=== Work to complete ===
From the data below, return all lines holding the string "dumbbell".

=== Information supplied ===

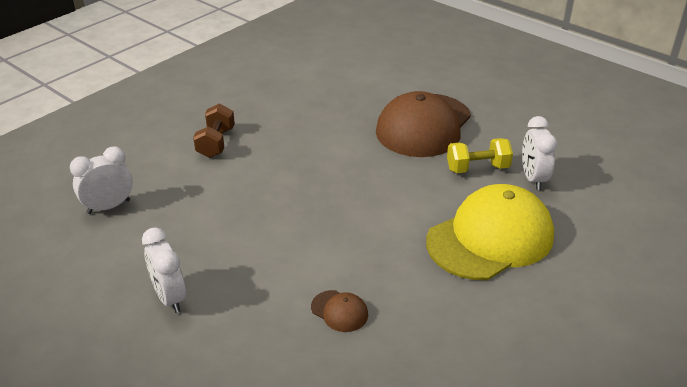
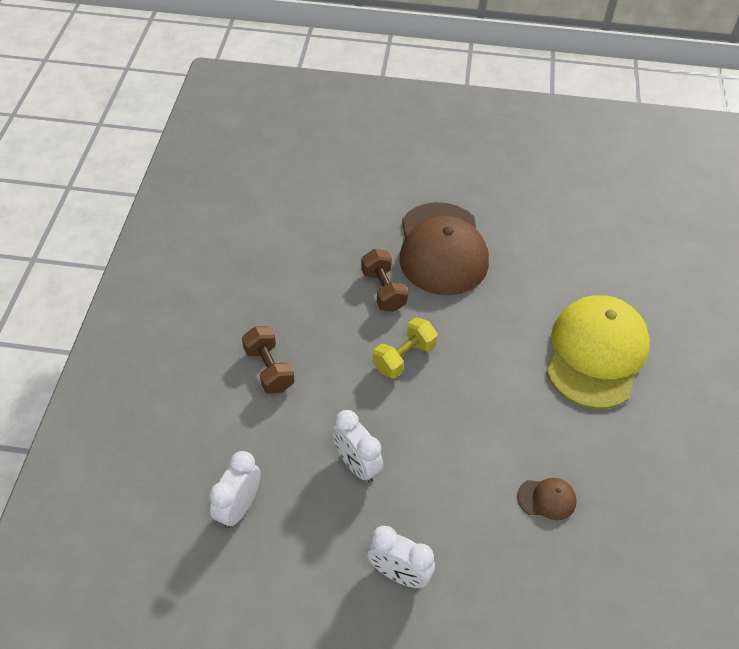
camera: 35 degrees left, 15 degrees up
(349, 132) = (383, 290): none -> brown dumbbell
(477, 168) = (527, 279): yellow dumbbell -> yellow dumbbell (404, 357)
(533, 179) = (578, 268): white clock -> white clock (356, 465)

=== Solved exercise ===
(349, 132) = (383, 290): none -> brown dumbbell
(477, 168) = (527, 279): yellow dumbbell -> yellow dumbbell (404, 357)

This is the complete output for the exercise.